Collected data entries
------------

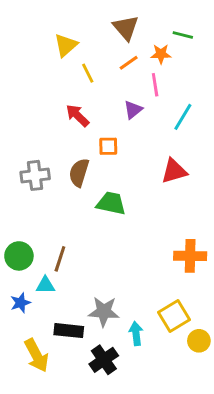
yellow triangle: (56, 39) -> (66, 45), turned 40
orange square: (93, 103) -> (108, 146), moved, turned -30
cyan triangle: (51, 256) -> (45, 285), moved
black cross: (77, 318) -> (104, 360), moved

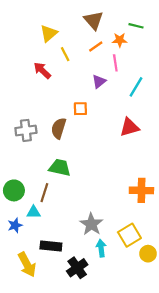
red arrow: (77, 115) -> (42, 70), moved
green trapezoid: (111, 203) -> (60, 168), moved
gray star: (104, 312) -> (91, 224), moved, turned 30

------------

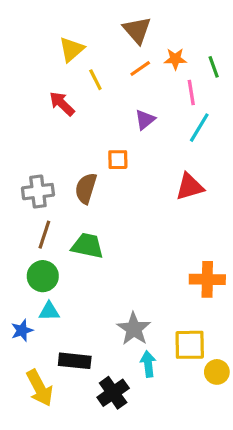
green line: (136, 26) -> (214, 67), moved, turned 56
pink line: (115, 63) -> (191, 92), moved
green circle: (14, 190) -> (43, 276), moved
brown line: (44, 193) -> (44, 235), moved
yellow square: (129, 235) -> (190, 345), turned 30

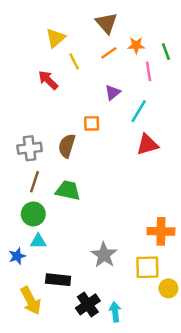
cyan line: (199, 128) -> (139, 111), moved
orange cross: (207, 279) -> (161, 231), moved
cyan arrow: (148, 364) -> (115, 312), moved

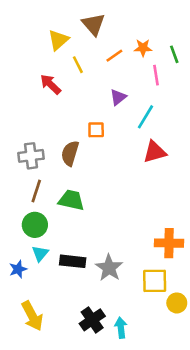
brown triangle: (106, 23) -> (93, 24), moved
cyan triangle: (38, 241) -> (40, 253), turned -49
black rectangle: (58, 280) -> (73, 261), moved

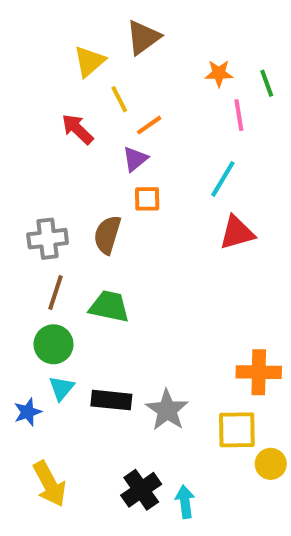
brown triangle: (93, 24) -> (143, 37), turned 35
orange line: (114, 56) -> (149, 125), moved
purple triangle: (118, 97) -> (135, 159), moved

------------

## ACTIVITY:
Set down again, word for word, every line from the one with "green circle: (14, 190) -> (43, 276), moved" to the one with "purple triangle: (118, 97)" in the entries above, and omit the pictures.

## EXERCISE ANSWER:
green circle: (14, 190) -> (43, 276), moved
brown line: (44, 193) -> (44, 235), moved
yellow square: (129, 235) -> (190, 345), turned 30

cyan line: (199, 128) -> (139, 111), moved
orange cross: (207, 279) -> (161, 231), moved
cyan arrow: (148, 364) -> (115, 312), moved

brown triangle: (106, 23) -> (93, 24), moved
cyan triangle: (38, 241) -> (40, 253), turned -49
black rectangle: (58, 280) -> (73, 261), moved

brown triangle: (93, 24) -> (143, 37), turned 35
orange line: (114, 56) -> (149, 125), moved
purple triangle: (118, 97) -> (135, 159), moved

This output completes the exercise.